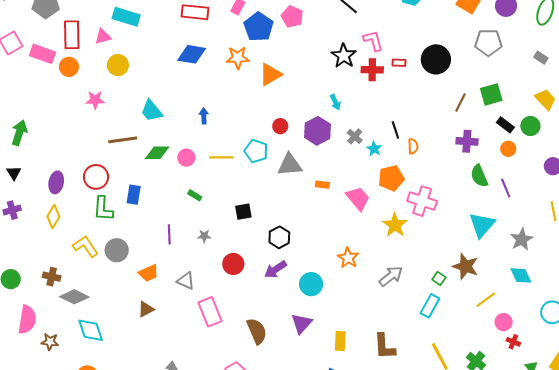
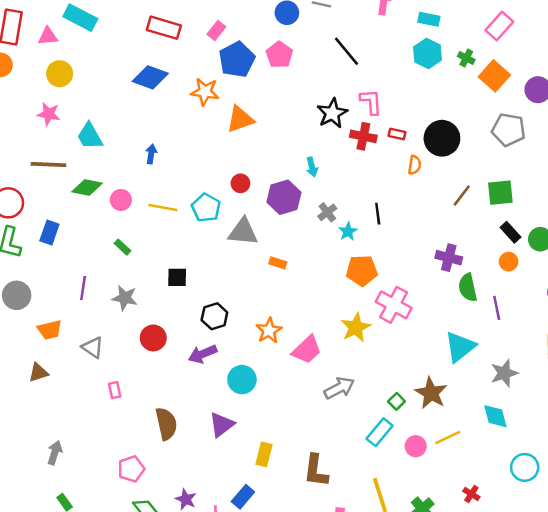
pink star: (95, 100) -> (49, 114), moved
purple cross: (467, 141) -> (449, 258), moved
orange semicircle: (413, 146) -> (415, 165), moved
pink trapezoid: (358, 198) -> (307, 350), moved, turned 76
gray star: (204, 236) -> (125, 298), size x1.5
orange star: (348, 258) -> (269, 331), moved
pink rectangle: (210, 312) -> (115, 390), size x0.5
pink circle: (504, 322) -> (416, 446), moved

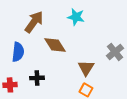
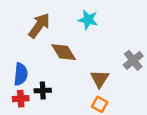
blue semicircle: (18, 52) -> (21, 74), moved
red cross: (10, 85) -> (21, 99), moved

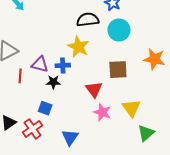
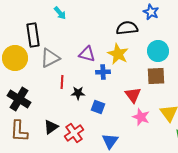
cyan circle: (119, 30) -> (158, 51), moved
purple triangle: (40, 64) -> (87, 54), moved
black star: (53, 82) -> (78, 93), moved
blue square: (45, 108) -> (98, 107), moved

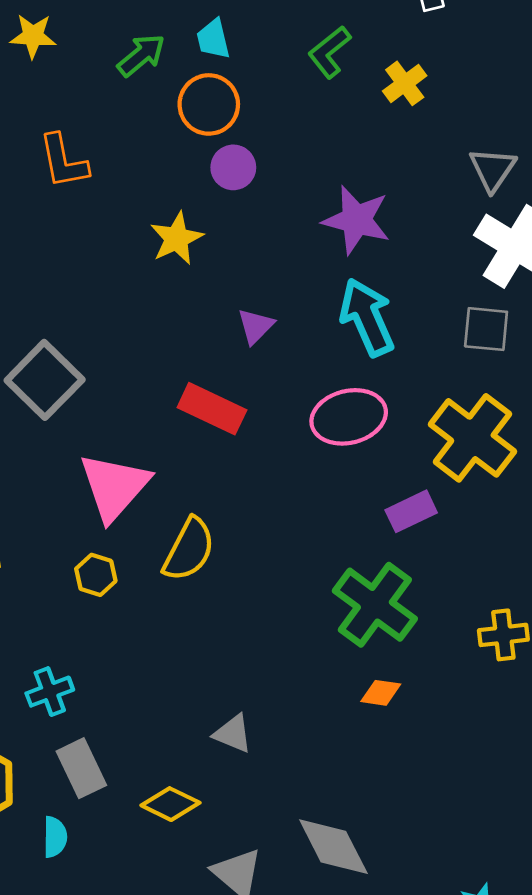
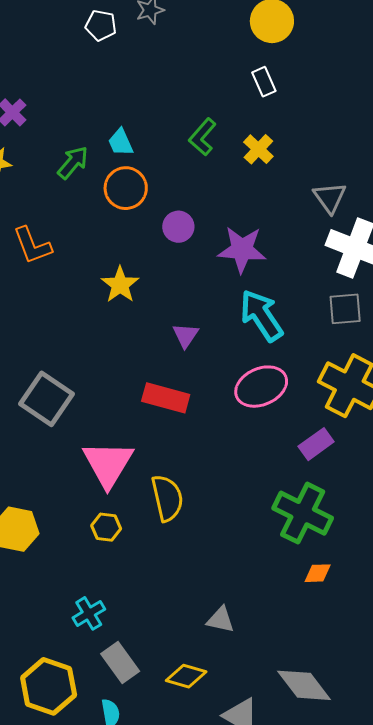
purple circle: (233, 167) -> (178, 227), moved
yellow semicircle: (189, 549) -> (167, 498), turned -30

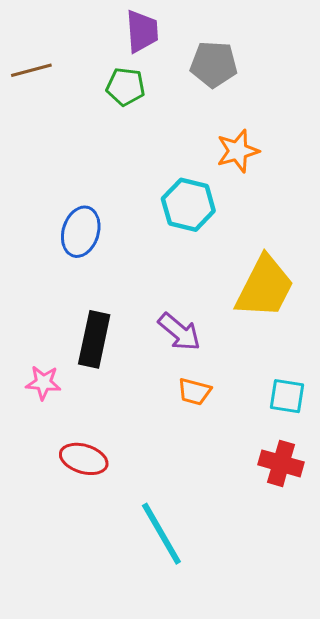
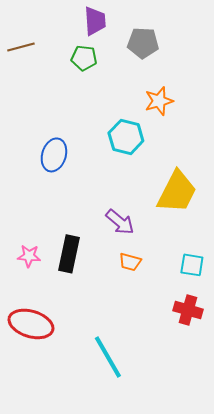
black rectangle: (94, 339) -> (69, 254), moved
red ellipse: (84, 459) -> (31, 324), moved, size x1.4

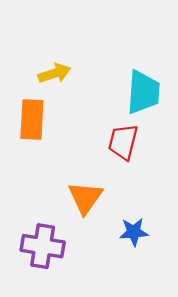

◆ Aim of the exercise: Write out exactly the lines that run from the one containing "yellow semicircle: (189, 549)" to the last line of the entries above, both ends kept, pictures left out.

◆ Task output:
yellow semicircle: (189, 549) -> (167, 498), turned -30

black rectangle: (94, 339) -> (69, 254), moved
red ellipse: (84, 459) -> (31, 324), moved, size x1.4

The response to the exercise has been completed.